DATASET CONTENT Start Marker
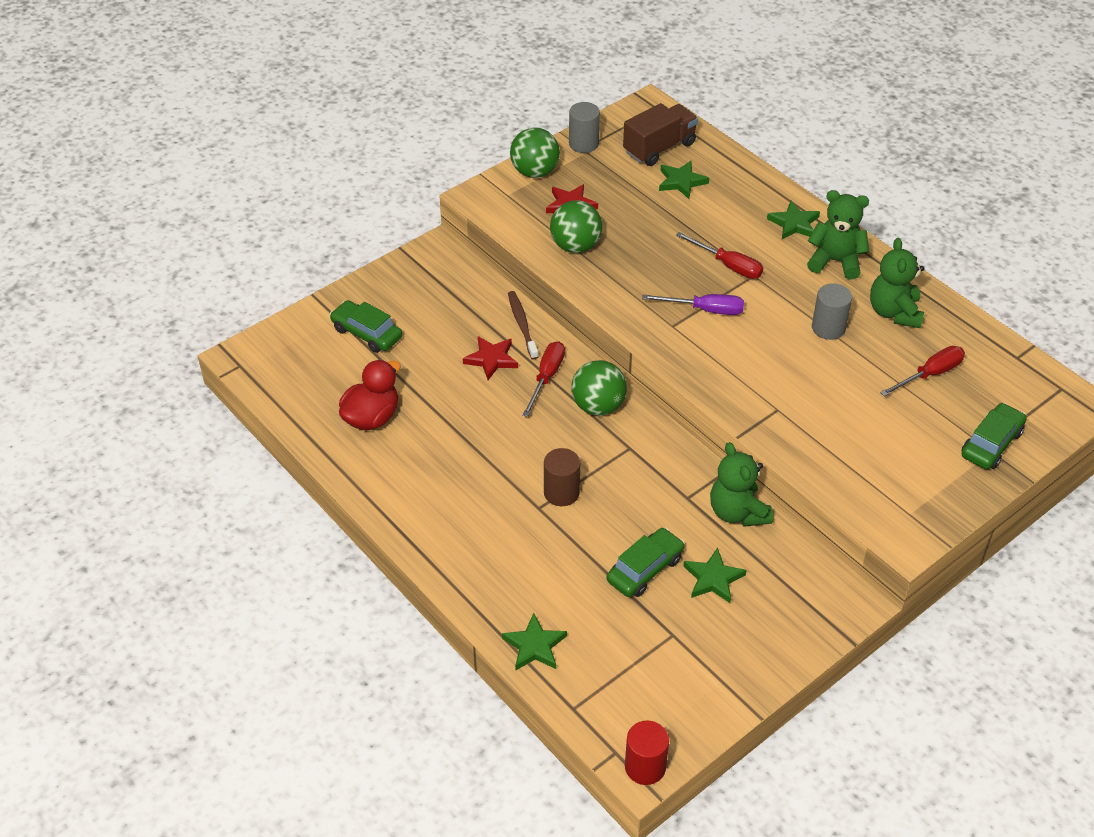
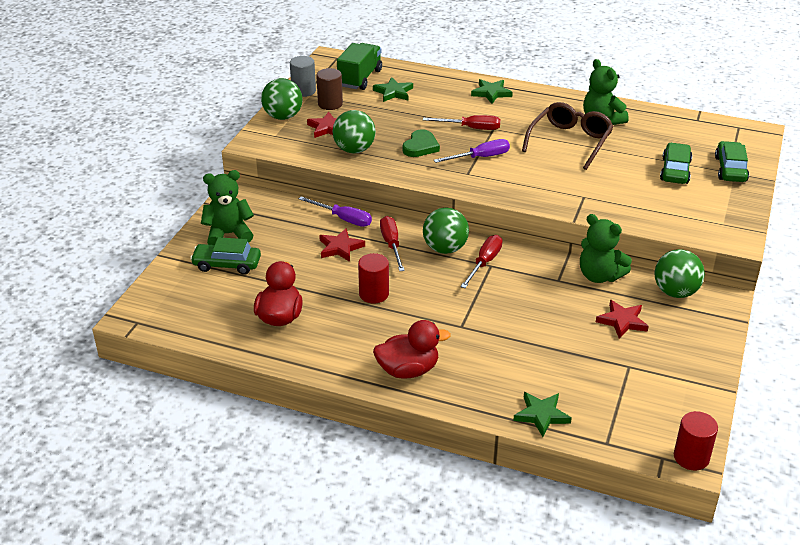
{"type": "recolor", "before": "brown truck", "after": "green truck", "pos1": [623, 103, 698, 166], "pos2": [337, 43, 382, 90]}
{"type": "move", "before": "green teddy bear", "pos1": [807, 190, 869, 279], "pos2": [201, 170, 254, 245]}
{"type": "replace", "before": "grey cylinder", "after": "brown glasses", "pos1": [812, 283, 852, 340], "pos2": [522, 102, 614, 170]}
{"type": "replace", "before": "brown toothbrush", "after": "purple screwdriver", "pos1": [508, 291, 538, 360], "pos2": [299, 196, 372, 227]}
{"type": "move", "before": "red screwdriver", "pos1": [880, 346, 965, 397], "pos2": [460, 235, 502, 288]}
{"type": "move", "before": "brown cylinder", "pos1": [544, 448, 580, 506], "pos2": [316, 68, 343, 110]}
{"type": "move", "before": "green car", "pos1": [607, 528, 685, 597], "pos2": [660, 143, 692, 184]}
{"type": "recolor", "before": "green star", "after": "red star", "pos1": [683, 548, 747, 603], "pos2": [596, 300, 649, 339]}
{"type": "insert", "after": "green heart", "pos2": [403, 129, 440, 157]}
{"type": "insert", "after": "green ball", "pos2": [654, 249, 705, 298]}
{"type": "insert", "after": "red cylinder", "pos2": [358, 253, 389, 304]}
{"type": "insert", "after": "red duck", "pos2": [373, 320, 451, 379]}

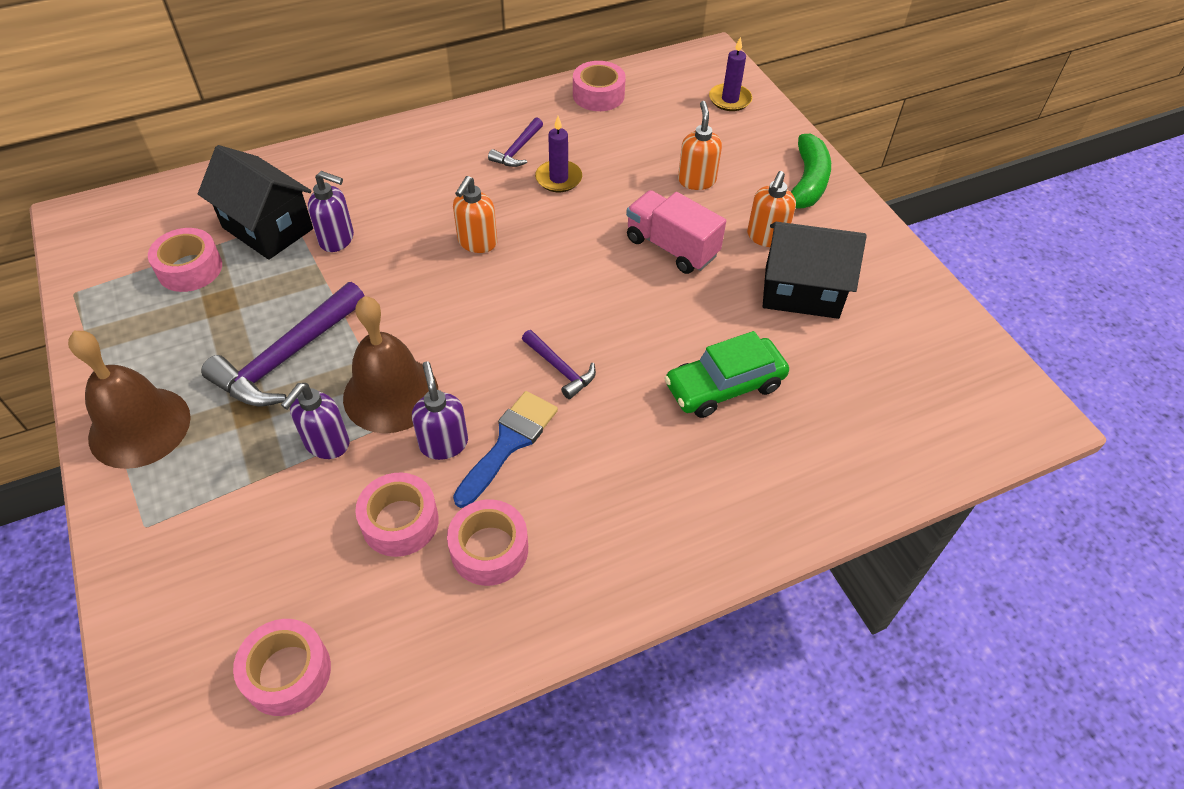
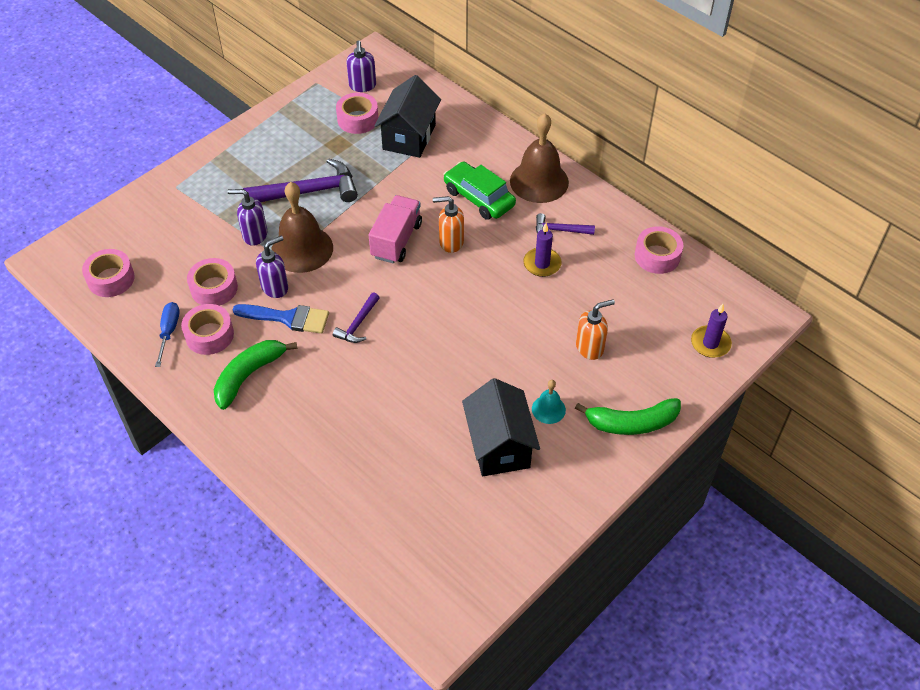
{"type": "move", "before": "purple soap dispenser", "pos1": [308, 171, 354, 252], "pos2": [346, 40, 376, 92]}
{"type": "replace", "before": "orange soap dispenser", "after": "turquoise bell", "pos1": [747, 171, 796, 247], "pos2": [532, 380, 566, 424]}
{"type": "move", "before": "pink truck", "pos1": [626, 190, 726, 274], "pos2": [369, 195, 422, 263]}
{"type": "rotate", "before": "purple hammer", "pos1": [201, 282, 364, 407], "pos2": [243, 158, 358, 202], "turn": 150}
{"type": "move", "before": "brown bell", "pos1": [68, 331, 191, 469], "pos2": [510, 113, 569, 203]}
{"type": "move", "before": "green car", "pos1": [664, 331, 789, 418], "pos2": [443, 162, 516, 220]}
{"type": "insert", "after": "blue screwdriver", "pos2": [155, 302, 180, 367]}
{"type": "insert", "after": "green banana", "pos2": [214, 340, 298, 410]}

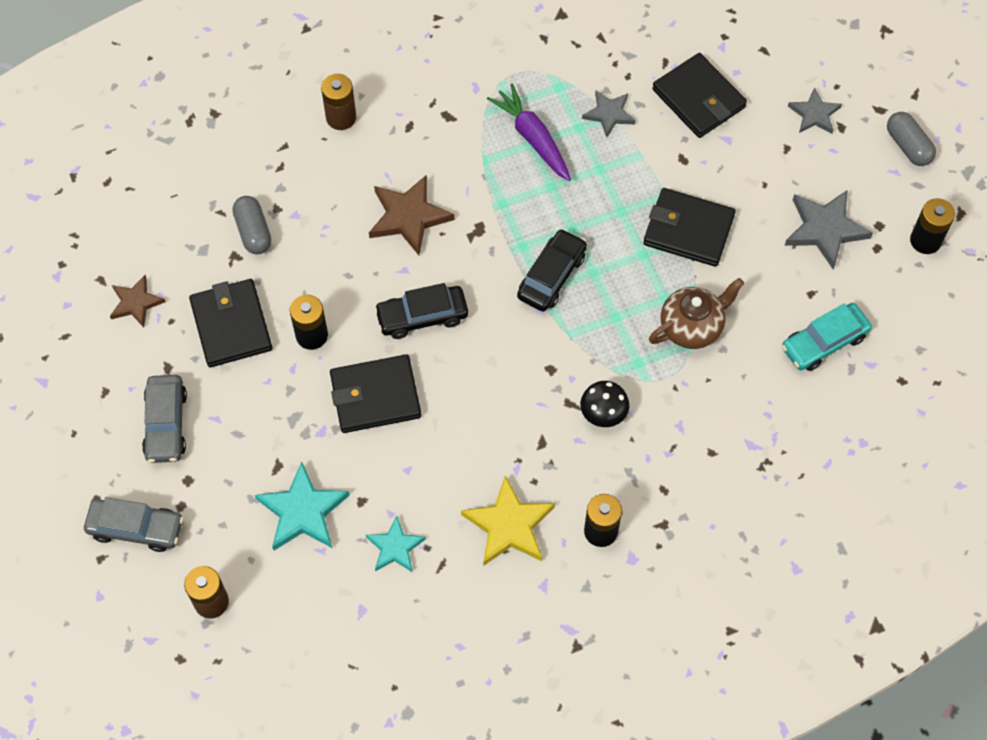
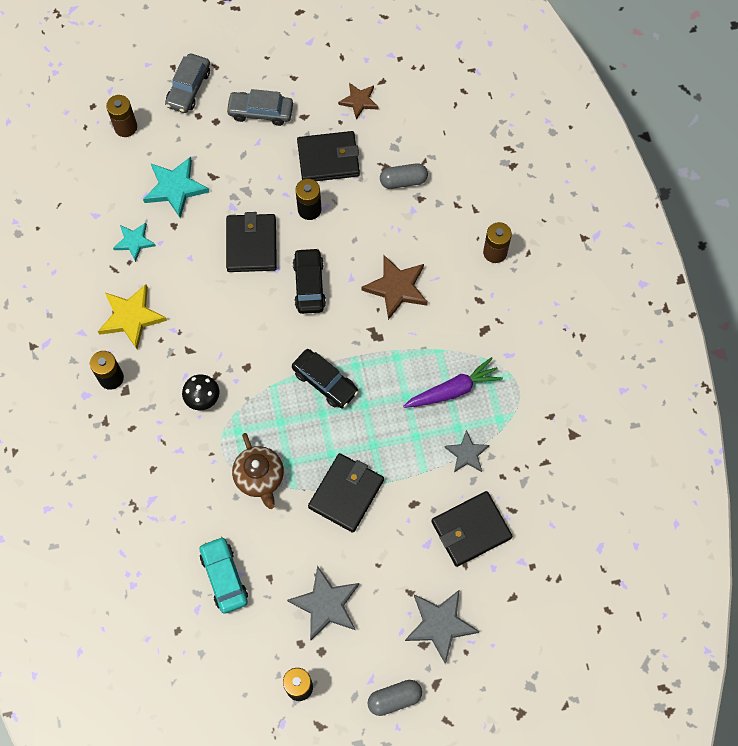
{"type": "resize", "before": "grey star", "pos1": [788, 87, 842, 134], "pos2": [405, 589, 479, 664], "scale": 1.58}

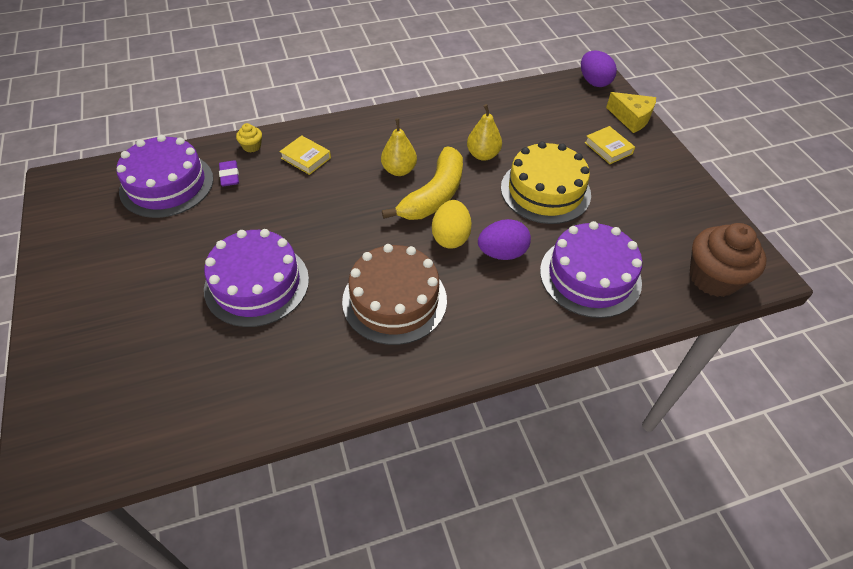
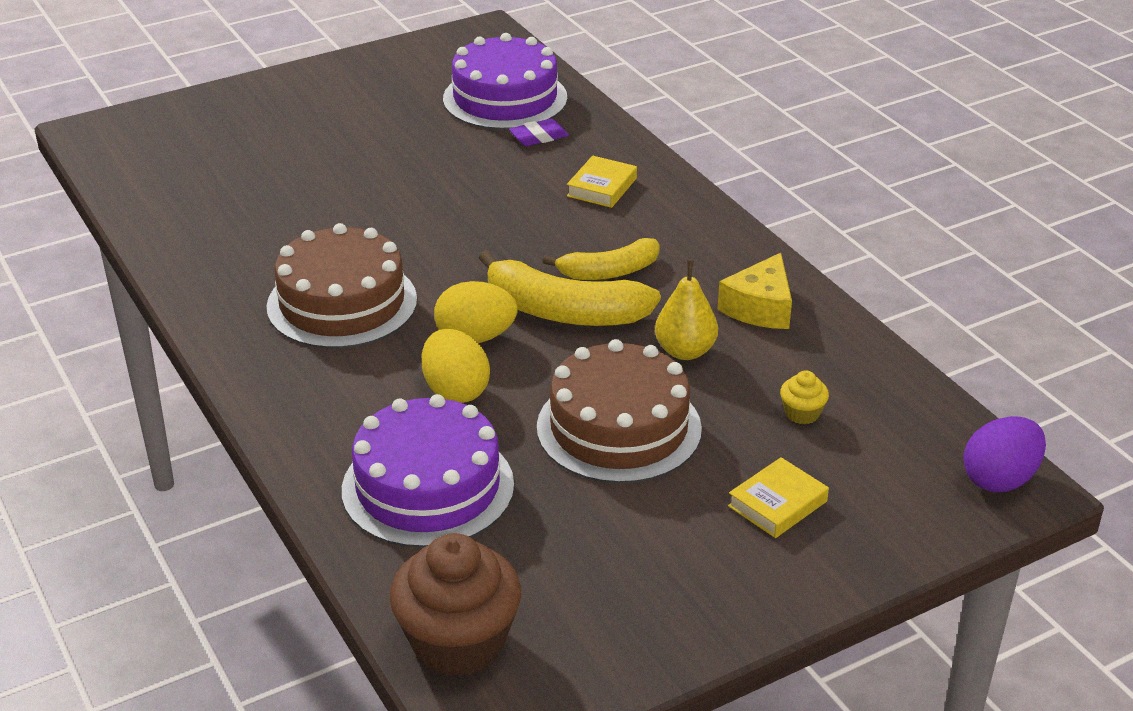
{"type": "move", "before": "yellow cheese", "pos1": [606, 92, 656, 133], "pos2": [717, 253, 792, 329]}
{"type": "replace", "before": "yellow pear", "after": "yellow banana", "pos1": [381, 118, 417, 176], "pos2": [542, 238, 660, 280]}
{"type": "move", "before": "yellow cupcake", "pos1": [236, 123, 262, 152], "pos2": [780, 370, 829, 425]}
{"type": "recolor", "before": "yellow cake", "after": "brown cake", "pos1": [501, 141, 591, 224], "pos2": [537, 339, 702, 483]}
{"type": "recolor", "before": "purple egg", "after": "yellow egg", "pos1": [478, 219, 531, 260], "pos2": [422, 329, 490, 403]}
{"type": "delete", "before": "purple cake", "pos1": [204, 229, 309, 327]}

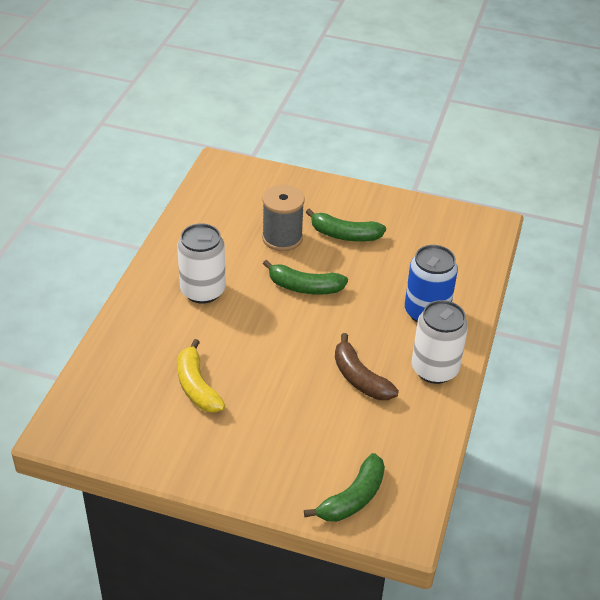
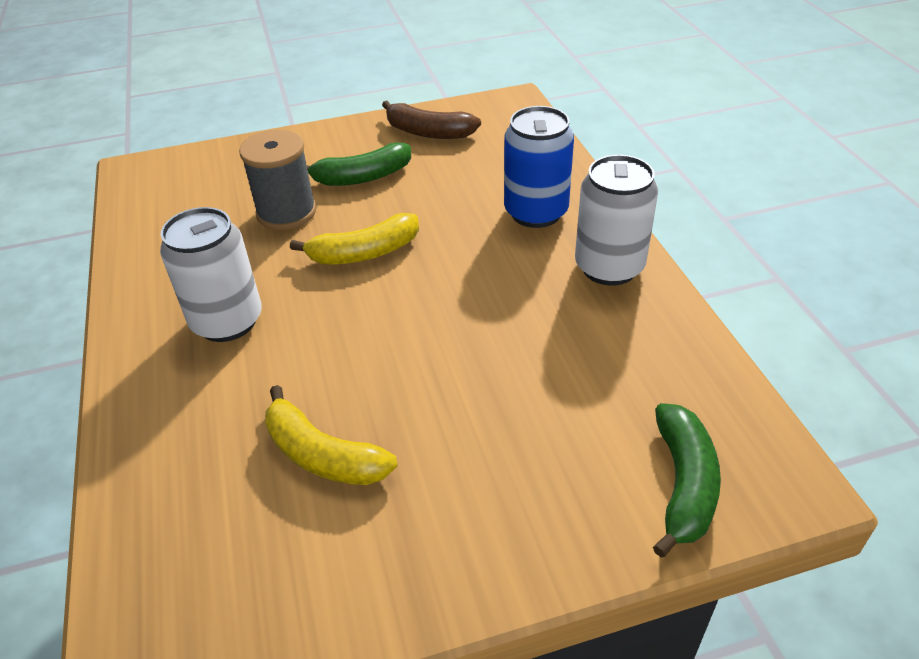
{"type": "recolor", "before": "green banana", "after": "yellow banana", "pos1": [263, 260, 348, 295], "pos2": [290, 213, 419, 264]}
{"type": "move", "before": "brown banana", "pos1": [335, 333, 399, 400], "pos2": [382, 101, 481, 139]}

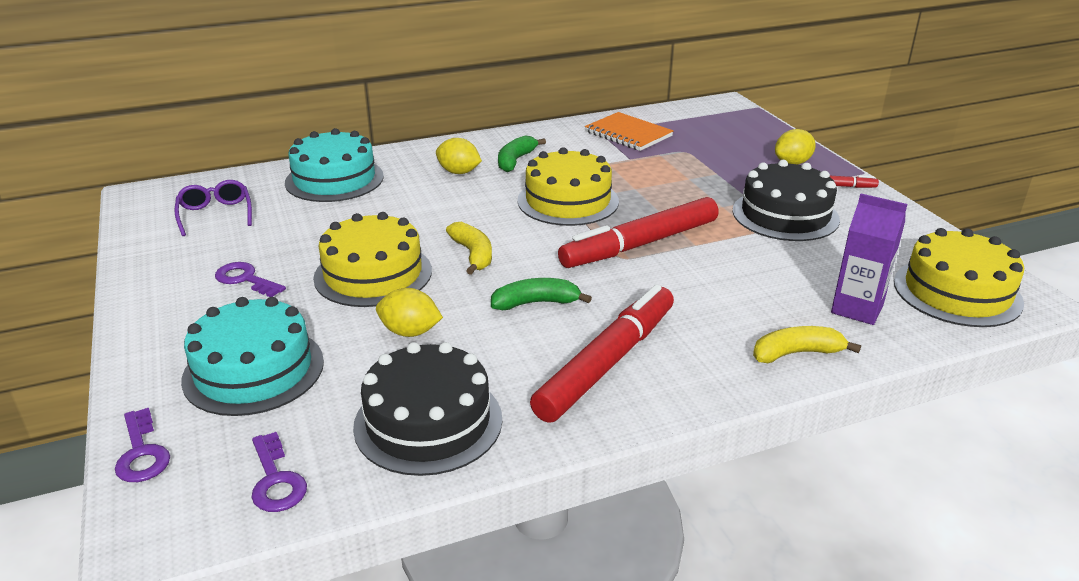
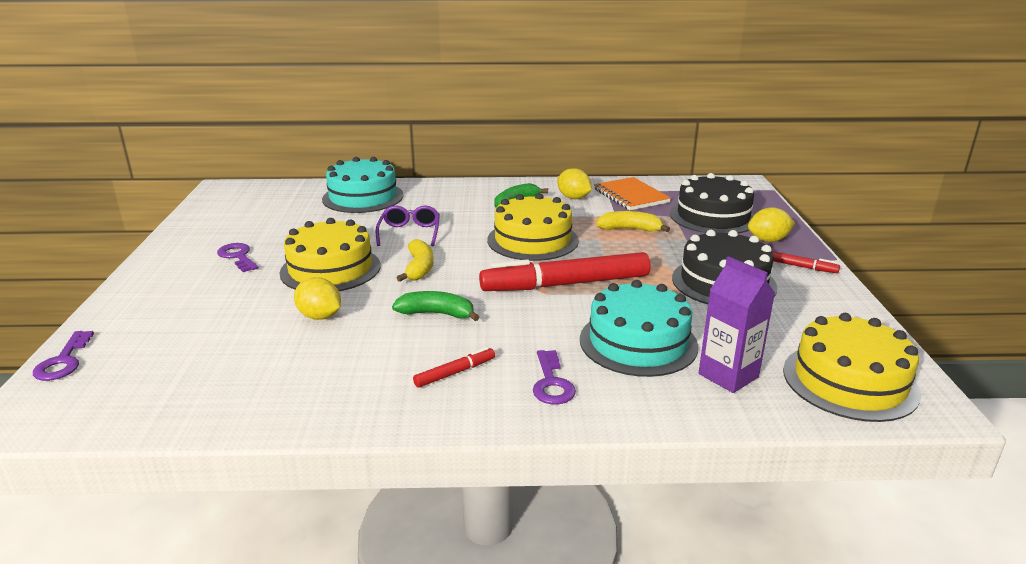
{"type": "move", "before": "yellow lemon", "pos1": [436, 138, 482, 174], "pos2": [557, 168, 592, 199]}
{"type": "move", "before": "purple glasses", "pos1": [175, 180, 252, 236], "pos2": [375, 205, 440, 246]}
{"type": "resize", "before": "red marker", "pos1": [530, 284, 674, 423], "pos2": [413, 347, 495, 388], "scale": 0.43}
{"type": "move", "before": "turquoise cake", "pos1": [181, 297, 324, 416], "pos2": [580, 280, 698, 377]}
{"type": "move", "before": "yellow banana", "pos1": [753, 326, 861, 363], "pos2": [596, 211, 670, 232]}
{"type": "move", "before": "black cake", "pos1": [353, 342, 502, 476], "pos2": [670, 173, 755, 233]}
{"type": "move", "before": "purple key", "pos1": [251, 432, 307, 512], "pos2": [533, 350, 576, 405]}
DATASET CONTENT End Marker
◆ PROBLEM
The records above must be retyped exactly. Please omit the pictures.

◆ TASK SOLUTION
{"type": "recolor", "before": "brown truck", "after": "green truck", "pos1": [623, 103, 698, 166], "pos2": [337, 43, 382, 90]}
{"type": "move", "before": "green teddy bear", "pos1": [807, 190, 869, 279], "pos2": [201, 170, 254, 245]}
{"type": "replace", "before": "grey cylinder", "after": "brown glasses", "pos1": [812, 283, 852, 340], "pos2": [522, 102, 614, 170]}
{"type": "replace", "before": "brown toothbrush", "after": "purple screwdriver", "pos1": [508, 291, 538, 360], "pos2": [299, 196, 372, 227]}
{"type": "move", "before": "red screwdriver", "pos1": [880, 346, 965, 397], "pos2": [460, 235, 502, 288]}
{"type": "move", "before": "brown cylinder", "pos1": [544, 448, 580, 506], "pos2": [316, 68, 343, 110]}
{"type": "move", "before": "green car", "pos1": [607, 528, 685, 597], "pos2": [660, 143, 692, 184]}
{"type": "recolor", "before": "green star", "after": "red star", "pos1": [683, 548, 747, 603], "pos2": [596, 300, 649, 339]}
{"type": "insert", "after": "green heart", "pos2": [403, 129, 440, 157]}
{"type": "insert", "after": "green ball", "pos2": [654, 249, 705, 298]}
{"type": "insert", "after": "red cylinder", "pos2": [358, 253, 389, 304]}
{"type": "insert", "after": "red duck", "pos2": [373, 320, 451, 379]}

{"type": "move", "before": "purple soap dispenser", "pos1": [308, 171, 354, 252], "pos2": [346, 40, 376, 92]}
{"type": "replace", "before": "orange soap dispenser", "after": "turquoise bell", "pos1": [747, 171, 796, 247], "pos2": [532, 380, 566, 424]}
{"type": "move", "before": "pink truck", "pos1": [626, 190, 726, 274], "pos2": [369, 195, 422, 263]}
{"type": "rotate", "before": "purple hammer", "pos1": [201, 282, 364, 407], "pos2": [243, 158, 358, 202], "turn": 150}
{"type": "move", "before": "brown bell", "pos1": [68, 331, 191, 469], "pos2": [510, 113, 569, 203]}
{"type": "move", "before": "green car", "pos1": [664, 331, 789, 418], "pos2": [443, 162, 516, 220]}
{"type": "insert", "after": "blue screwdriver", "pos2": [155, 302, 180, 367]}
{"type": "insert", "after": "green banana", "pos2": [214, 340, 298, 410]}

{"type": "resize", "before": "grey star", "pos1": [788, 87, 842, 134], "pos2": [405, 589, 479, 664], "scale": 1.58}

{"type": "move", "before": "yellow cheese", "pos1": [606, 92, 656, 133], "pos2": [717, 253, 792, 329]}
{"type": "replace", "before": "yellow pear", "after": "yellow banana", "pos1": [381, 118, 417, 176], "pos2": [542, 238, 660, 280]}
{"type": "move", "before": "yellow cupcake", "pos1": [236, 123, 262, 152], "pos2": [780, 370, 829, 425]}
{"type": "recolor", "before": "yellow cake", "after": "brown cake", "pos1": [501, 141, 591, 224], "pos2": [537, 339, 702, 483]}
{"type": "recolor", "before": "purple egg", "after": "yellow egg", "pos1": [478, 219, 531, 260], "pos2": [422, 329, 490, 403]}
{"type": "delete", "before": "purple cake", "pos1": [204, 229, 309, 327]}

{"type": "recolor", "before": "green banana", "after": "yellow banana", "pos1": [263, 260, 348, 295], "pos2": [290, 213, 419, 264]}
{"type": "move", "before": "brown banana", "pos1": [335, 333, 399, 400], "pos2": [382, 101, 481, 139]}

{"type": "move", "before": "yellow lemon", "pos1": [436, 138, 482, 174], "pos2": [557, 168, 592, 199]}
{"type": "move", "before": "purple glasses", "pos1": [175, 180, 252, 236], "pos2": [375, 205, 440, 246]}
{"type": "resize", "before": "red marker", "pos1": [530, 284, 674, 423], "pos2": [413, 347, 495, 388], "scale": 0.43}
{"type": "move", "before": "turquoise cake", "pos1": [181, 297, 324, 416], "pos2": [580, 280, 698, 377]}
{"type": "move", "before": "yellow banana", "pos1": [753, 326, 861, 363], "pos2": [596, 211, 670, 232]}
{"type": "move", "before": "black cake", "pos1": [353, 342, 502, 476], "pos2": [670, 173, 755, 233]}
{"type": "move", "before": "purple key", "pos1": [251, 432, 307, 512], "pos2": [533, 350, 576, 405]}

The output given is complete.